Dataset entries
------------------------------------------------

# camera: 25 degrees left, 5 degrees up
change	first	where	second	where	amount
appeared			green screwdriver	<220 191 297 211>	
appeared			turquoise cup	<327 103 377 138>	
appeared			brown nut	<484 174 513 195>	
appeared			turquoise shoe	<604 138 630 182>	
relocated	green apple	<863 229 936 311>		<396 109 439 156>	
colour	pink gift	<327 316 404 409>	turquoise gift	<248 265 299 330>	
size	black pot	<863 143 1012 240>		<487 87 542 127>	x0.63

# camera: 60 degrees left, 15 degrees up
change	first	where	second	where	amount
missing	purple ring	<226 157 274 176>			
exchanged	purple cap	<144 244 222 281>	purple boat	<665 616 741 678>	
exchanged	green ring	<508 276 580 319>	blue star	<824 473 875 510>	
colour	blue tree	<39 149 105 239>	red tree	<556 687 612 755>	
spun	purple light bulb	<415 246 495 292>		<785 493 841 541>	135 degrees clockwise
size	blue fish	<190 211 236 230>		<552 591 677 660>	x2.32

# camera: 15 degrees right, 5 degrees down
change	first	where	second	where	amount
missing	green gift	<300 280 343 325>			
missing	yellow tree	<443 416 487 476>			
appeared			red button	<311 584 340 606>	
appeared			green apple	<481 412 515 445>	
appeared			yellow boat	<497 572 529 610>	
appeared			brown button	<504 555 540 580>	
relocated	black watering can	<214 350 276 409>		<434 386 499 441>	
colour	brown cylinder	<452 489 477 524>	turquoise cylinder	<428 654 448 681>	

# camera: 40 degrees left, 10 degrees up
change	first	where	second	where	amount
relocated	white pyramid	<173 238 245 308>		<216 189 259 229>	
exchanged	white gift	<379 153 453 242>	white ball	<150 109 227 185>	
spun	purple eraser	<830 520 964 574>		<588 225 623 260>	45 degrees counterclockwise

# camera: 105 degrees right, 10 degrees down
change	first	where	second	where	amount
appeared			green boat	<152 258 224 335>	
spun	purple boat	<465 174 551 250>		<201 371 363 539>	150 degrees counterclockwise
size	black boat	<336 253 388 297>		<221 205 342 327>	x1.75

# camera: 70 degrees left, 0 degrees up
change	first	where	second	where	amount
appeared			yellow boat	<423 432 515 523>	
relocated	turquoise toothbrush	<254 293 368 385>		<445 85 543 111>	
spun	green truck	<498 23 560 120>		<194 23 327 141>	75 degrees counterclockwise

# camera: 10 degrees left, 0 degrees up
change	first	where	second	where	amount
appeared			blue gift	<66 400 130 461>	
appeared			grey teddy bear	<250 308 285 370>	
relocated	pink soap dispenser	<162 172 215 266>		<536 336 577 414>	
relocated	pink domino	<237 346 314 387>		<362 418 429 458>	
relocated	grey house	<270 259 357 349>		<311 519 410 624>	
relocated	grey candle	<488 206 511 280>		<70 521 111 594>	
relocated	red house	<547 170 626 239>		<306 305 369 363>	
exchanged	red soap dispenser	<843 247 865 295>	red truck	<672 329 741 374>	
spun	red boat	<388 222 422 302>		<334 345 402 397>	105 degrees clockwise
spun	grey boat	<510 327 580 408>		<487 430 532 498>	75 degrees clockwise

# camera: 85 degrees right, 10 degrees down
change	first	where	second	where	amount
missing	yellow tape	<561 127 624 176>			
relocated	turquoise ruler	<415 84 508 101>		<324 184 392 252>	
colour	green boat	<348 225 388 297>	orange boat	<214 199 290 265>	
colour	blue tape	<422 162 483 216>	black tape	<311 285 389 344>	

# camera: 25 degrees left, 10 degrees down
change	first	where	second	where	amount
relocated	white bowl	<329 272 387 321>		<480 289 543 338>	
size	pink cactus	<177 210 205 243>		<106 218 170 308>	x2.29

------------------------------------------------

**Exercise prompt**
From the first line of the data above to the line holding "265 299 330>", reproduce each line exactly; emit no other lines.

**Result for this exercise**
# camera: 25 degrees left, 5 degrees up
change	first	where	second	where	amount
appeared			green screwdriver	<220 191 297 211>	
appeared			turquoise cup	<327 103 377 138>	
appeared			brown nut	<484 174 513 195>	
appeared			turquoise shoe	<604 138 630 182>	
relocated	green apple	<863 229 936 311>		<396 109 439 156>	
colour	pink gift	<327 316 404 409>	turquoise gift	<248 265 299 330>	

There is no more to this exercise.